## WHAT IS ASKED
Copy the listing line for line, starting at the line that contains "blue rectangle: rotated" and stopping after the line that contains "yellow arrow: rotated".

## DATA FOR PROCESSING

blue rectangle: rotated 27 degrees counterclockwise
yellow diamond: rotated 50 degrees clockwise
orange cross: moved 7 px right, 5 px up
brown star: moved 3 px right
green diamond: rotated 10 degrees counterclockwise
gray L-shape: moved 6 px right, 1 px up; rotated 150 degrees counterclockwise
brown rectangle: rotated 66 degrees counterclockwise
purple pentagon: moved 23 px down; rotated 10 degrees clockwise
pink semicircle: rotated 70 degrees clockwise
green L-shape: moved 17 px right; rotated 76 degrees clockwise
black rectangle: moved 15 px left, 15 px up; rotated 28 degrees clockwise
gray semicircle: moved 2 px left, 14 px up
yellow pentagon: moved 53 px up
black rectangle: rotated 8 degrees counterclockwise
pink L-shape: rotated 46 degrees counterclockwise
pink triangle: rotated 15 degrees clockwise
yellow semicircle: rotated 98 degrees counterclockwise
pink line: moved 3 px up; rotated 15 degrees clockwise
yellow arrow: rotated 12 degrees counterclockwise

==

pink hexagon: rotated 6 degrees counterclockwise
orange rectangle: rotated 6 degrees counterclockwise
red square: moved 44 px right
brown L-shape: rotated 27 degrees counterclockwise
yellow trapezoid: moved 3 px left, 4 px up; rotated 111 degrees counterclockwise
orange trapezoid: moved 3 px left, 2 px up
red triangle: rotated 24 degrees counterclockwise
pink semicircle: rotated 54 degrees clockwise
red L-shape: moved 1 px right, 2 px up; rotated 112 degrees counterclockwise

## RESPONSE BELOW
blue rectangle: rotated 27 degrees counterclockwise
yellow diamond: rotated 50 degrees clockwise
orange cross: moved 7 px right, 5 px up
brown star: moved 3 px right
green diamond: rotated 10 degrees counterclockwise
gray L-shape: moved 6 px right, 1 px up; rotated 150 degrees counterclockwise
brown rectangle: rotated 66 degrees counterclockwise
purple pentagon: moved 23 px down; rotated 10 degrees clockwise
pink semicircle: rotated 70 degrees clockwise
green L-shape: moved 17 px right; rotated 76 degrees clockwise
black rectangle: moved 15 px left, 15 px up; rotated 28 degrees clockwise
gray semicircle: moved 2 px left, 14 px up
yellow pentagon: moved 53 px up
black rectangle: rotated 8 degrees counterclockwise
pink L-shape: rotated 46 degrees counterclockwise
pink triangle: rotated 15 degrees clockwise
yellow semicircle: rotated 98 degrees counterclockwise
pink line: moved 3 px up; rotated 15 degrees clockwise
yellow arrow: rotated 12 degrees counterclockwise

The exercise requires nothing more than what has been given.